**TASK DETAILS:** Take the line that holds "C5: 15nF (AGND, LIGHT) -> 15nF (AGND, VS)" and every line after it to the end of the entries, and repeat them exactly without the pictures.

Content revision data
· · ·

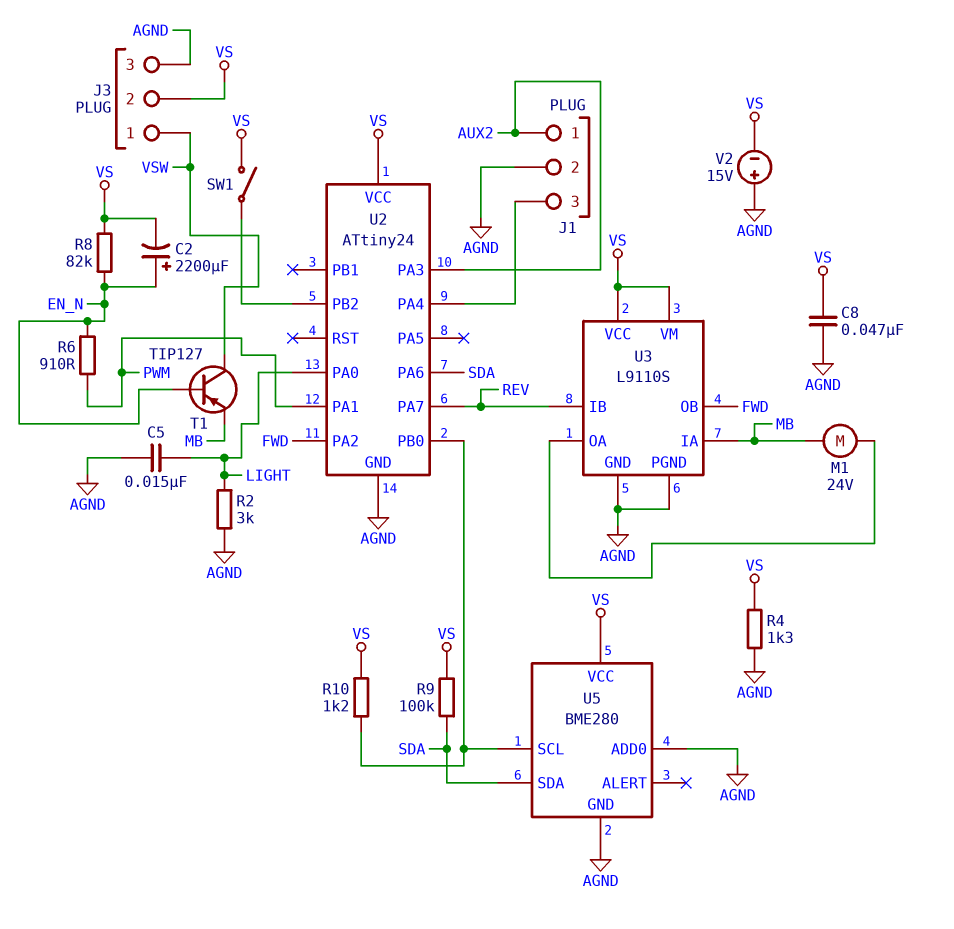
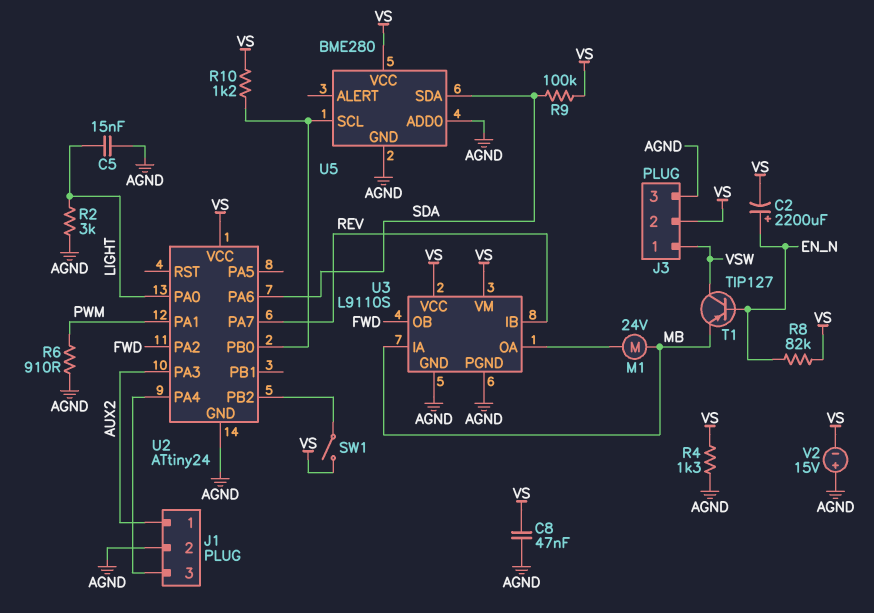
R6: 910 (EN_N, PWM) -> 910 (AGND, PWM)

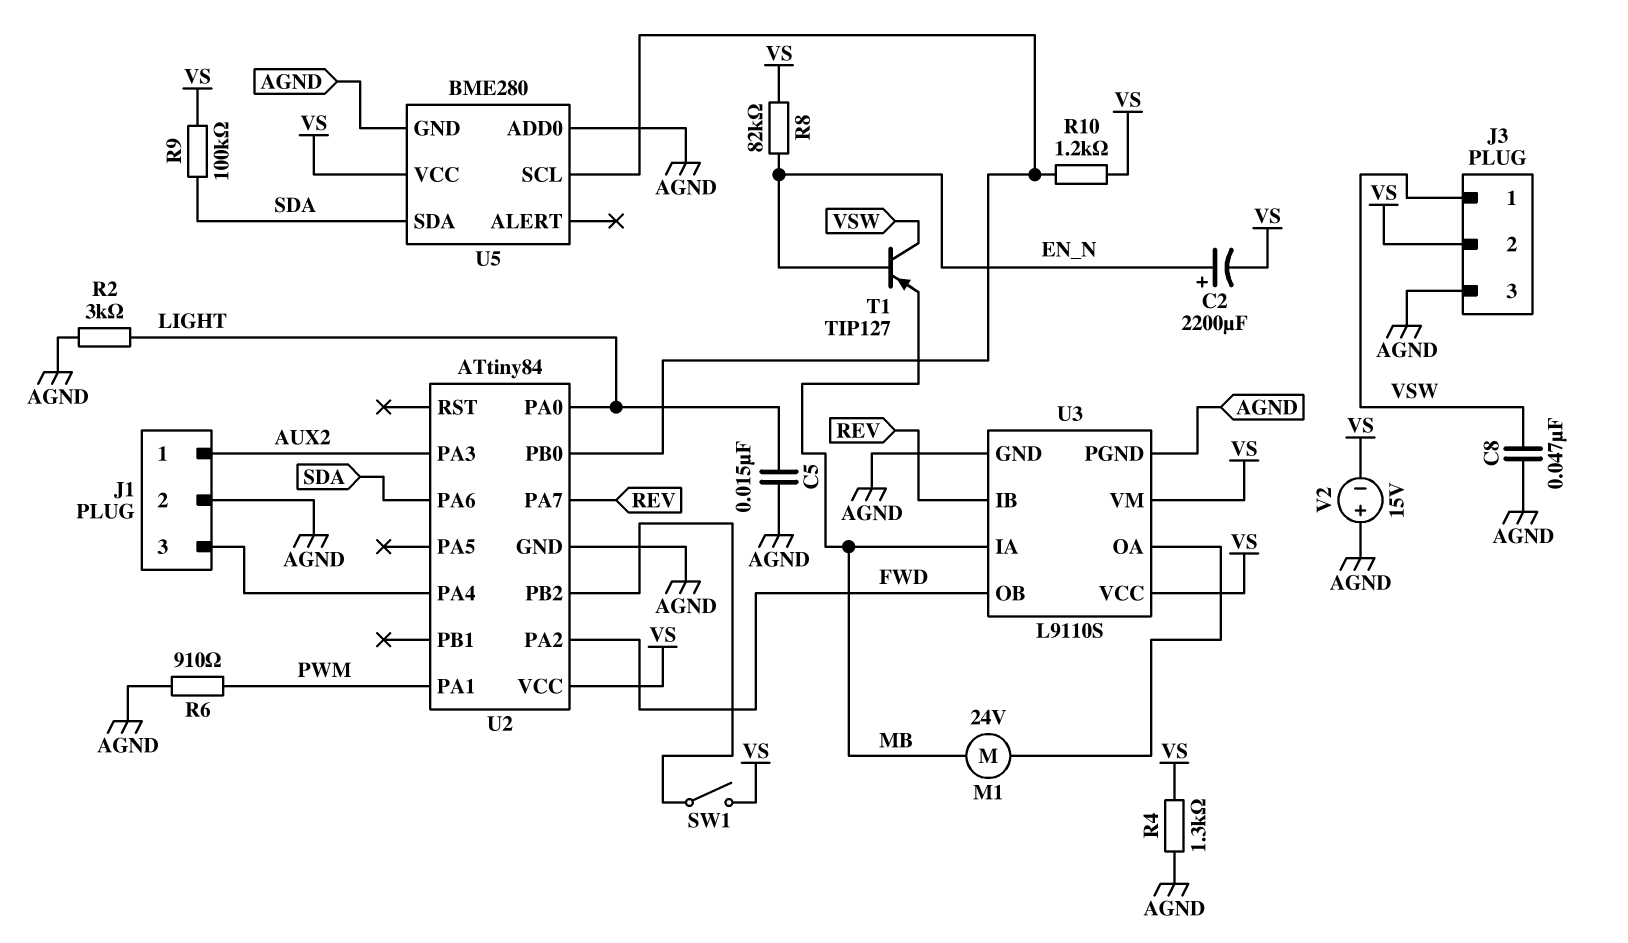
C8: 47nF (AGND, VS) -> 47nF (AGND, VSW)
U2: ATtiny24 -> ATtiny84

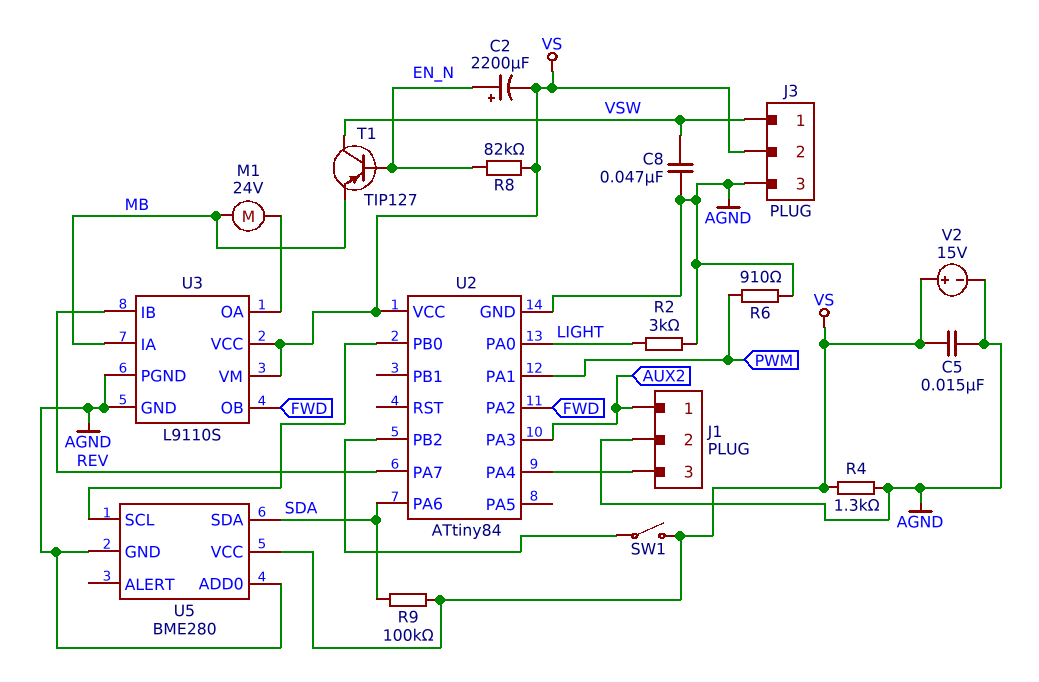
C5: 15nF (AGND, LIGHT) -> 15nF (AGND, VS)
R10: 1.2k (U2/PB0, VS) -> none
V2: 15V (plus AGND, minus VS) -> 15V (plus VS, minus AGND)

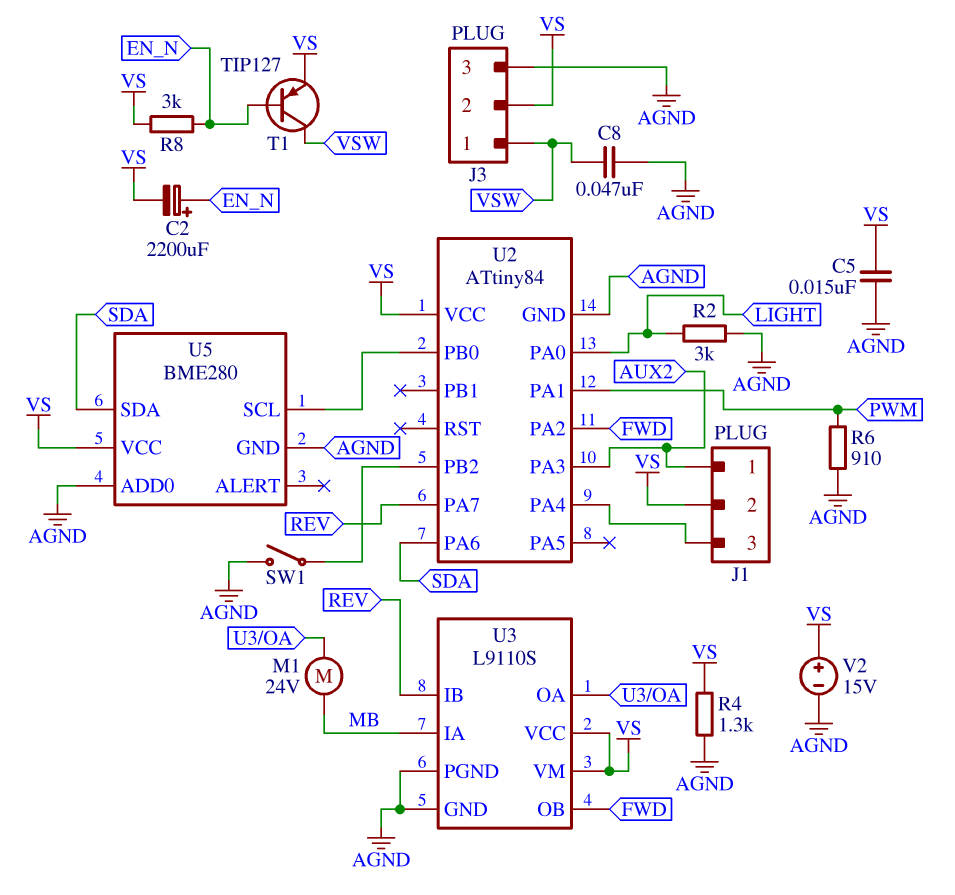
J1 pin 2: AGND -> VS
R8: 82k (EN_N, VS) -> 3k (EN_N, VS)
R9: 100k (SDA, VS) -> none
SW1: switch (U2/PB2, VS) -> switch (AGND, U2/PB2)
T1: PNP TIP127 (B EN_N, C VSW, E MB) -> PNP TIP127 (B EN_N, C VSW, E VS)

· · ·

**RESPONSE TO THIS EXERCISE:**
C5: 15nF (AGND, LIGHT) -> 15nF (AGND, VS)
R10: 1.2k (U2/PB0, VS) -> none
V2: 15V (plus AGND, minus VS) -> 15V (plus VS, minus AGND)

J1 pin 2: AGND -> VS
R8: 82k (EN_N, VS) -> 3k (EN_N, VS)
R9: 100k (SDA, VS) -> none
SW1: switch (U2/PB2, VS) -> switch (AGND, U2/PB2)
T1: PNP TIP127 (B EN_N, C VSW, E MB) -> PNP TIP127 (B EN_N, C VSW, E VS)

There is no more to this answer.